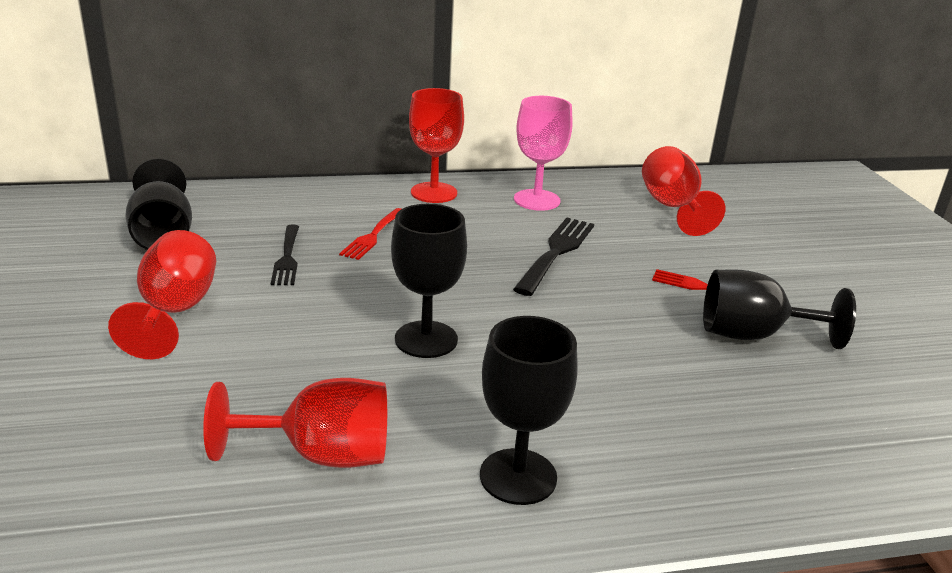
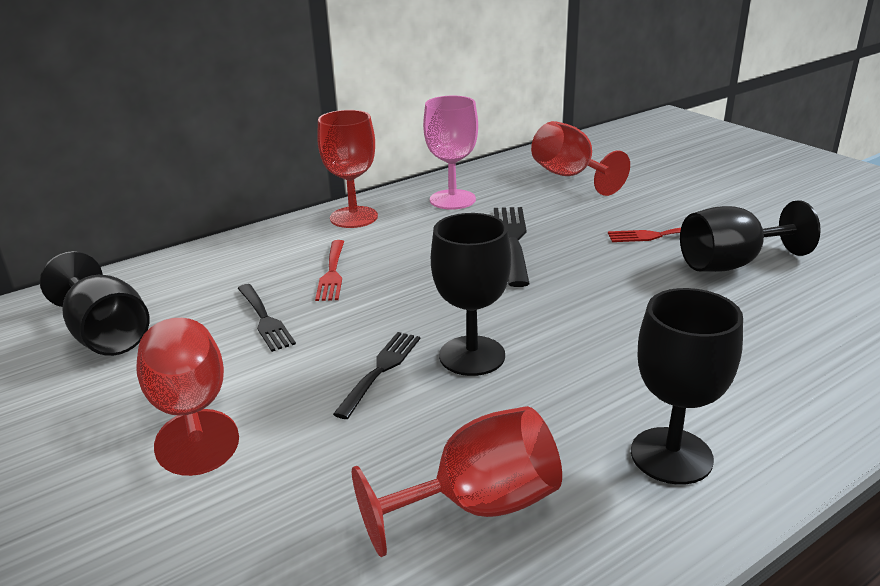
camera: 20 degrees left, 0 degrees up
(341, 326) = (381, 370): none -> black fork

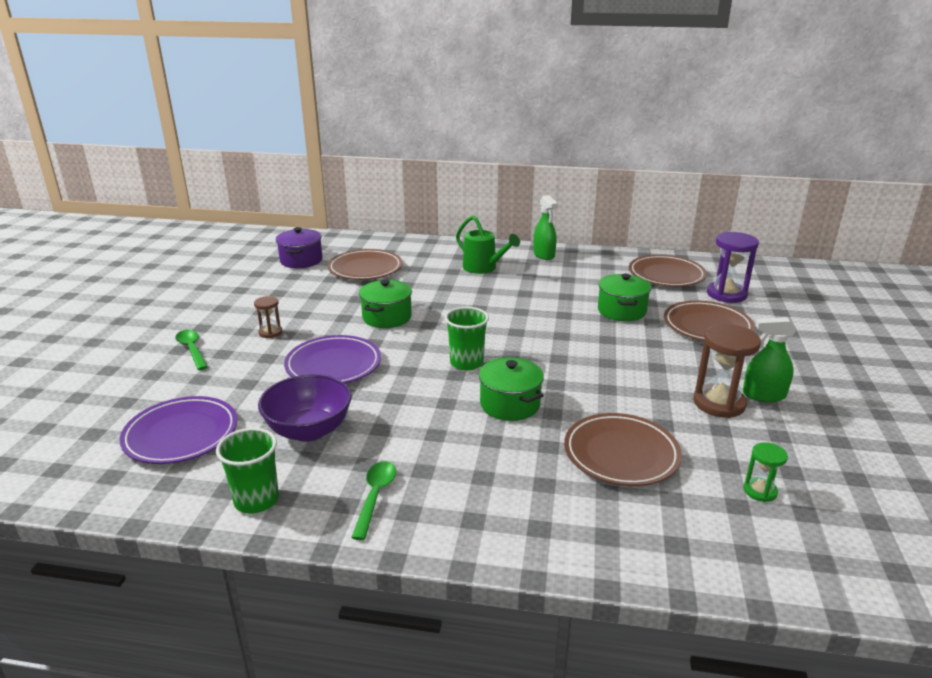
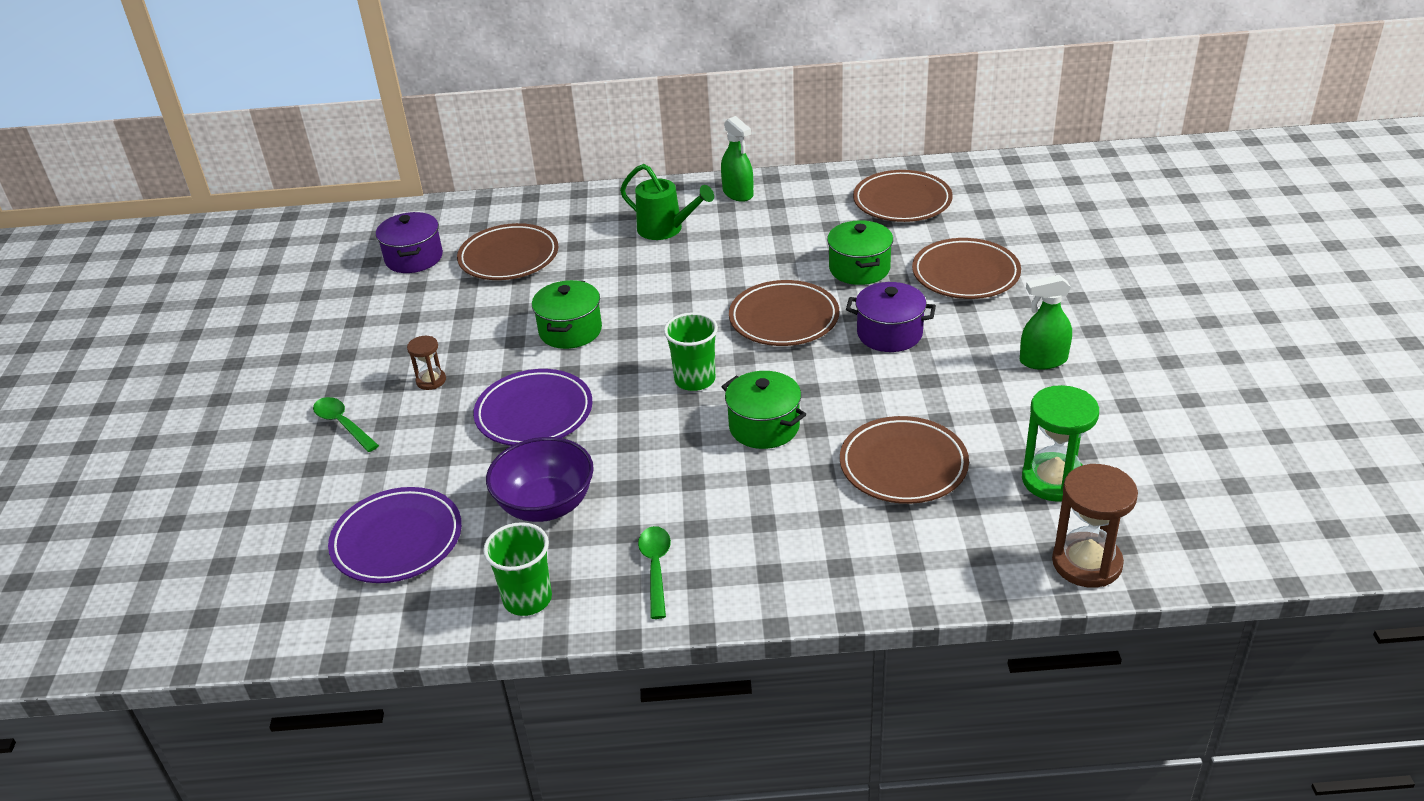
camera: 10 degrees left, 10 degrees up
(552, 334) = (784, 319): none -> brown plate
(634, 356) = (889, 333): none -> purple pot
(719, 403) = (996, 380): brown hourglass -> brown hourglass (1086, 563)
(726, 294) = (981, 220): purple hourglass -> none
(760, 491) = (1054, 480): green hourglass -> green hourglass, size x1.86

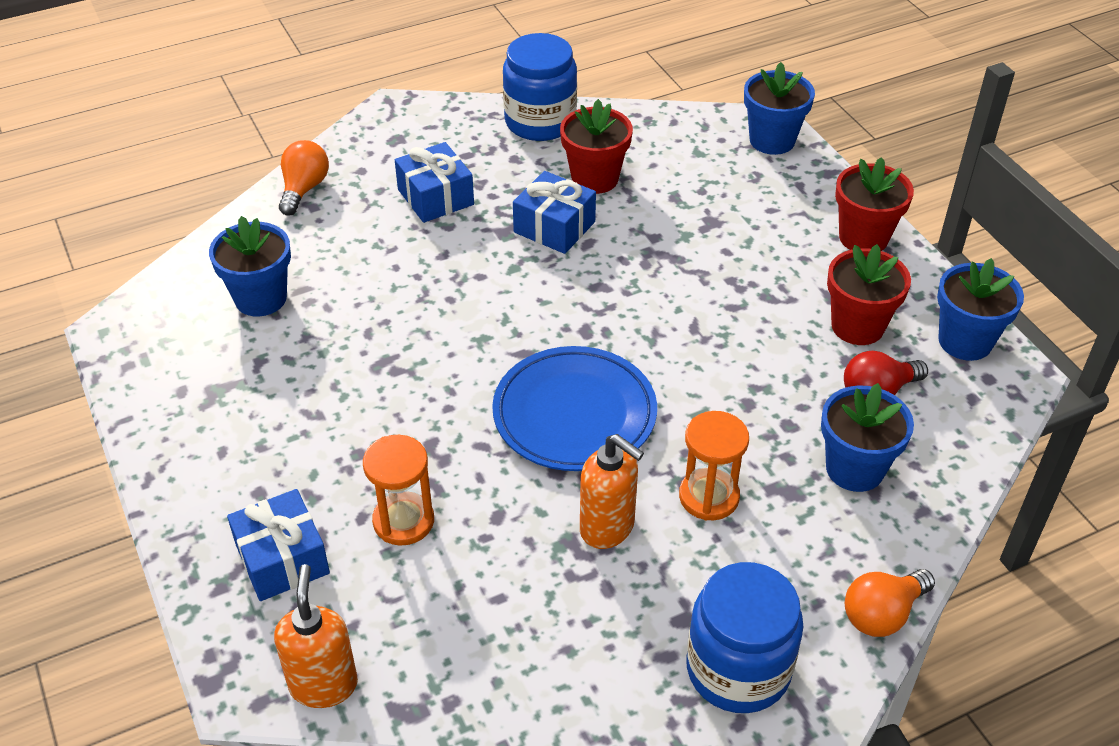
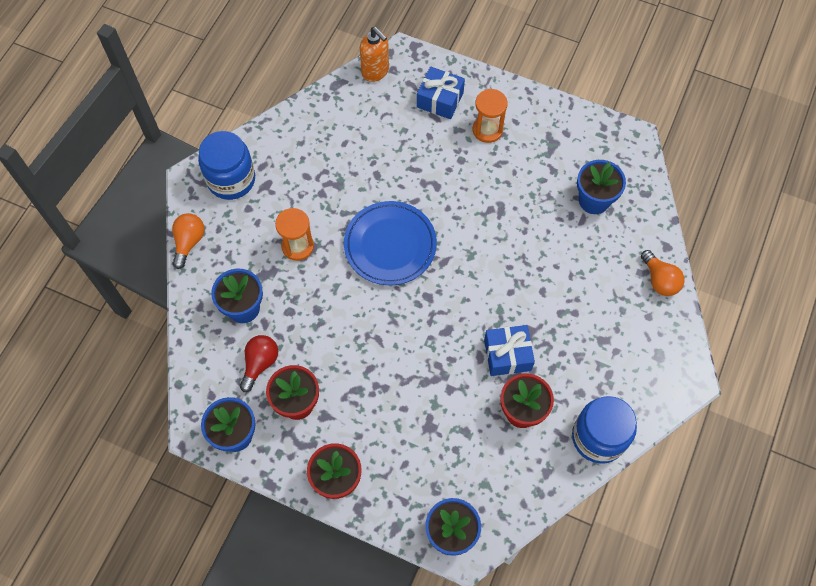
camera: 140 degrees right, 20 degrees up
(403, 521) = (411, 146): orange hourglass -> orange hourglass (487, 130)
(435, 197) = (589, 328): blue gift -> none
(607, 528) = (328, 201): orange soap dispenser -> none

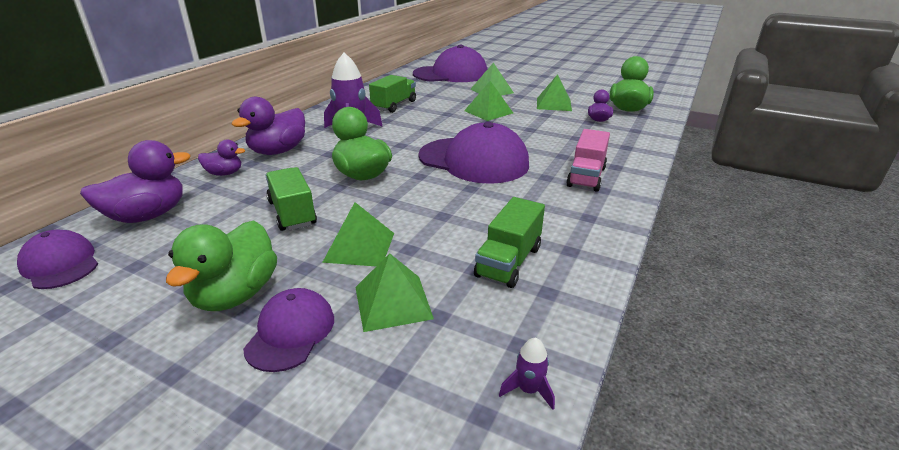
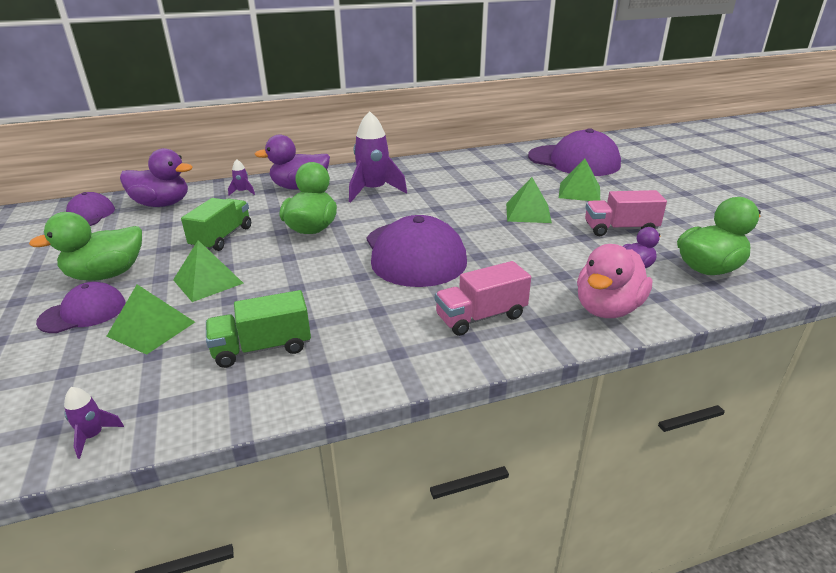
camera: 45 degrees right, 0 degrees up
(224, 173) = (242, 192): purple duck -> purple rocket
(394, 105) = (454, 177): green truck -> none
(553, 104) = (620, 229): green pyramid -> pink truck
(629, 145) = (607, 309): none -> pink duck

+===+

Assignment:
An exact copy of the material above is required, free of any pictures.

Response to the exercise:
camera: 20 degrees left, 0 degrees up
(341, 326) = (381, 370): none -> black fork

camera: 10 degrees left, 10 degrees up
(552, 334) = (784, 319): none -> brown plate
(634, 356) = (889, 333): none -> purple pot
(719, 403) = (996, 380): brown hourglass -> brown hourglass (1086, 563)
(726, 294) = (981, 220): purple hourglass -> none
(760, 491) = (1054, 480): green hourglass -> green hourglass, size x1.86

camera: 140 degrees right, 20 degrees up
(403, 521) = (411, 146): orange hourglass -> orange hourglass (487, 130)
(435, 197) = (589, 328): blue gift -> none
(607, 528) = (328, 201): orange soap dispenser -> none

camera: 45 degrees right, 0 degrees up
(224, 173) = (242, 192): purple duck -> purple rocket
(394, 105) = (454, 177): green truck -> none
(553, 104) = (620, 229): green pyramid -> pink truck
(629, 145) = (607, 309): none -> pink duck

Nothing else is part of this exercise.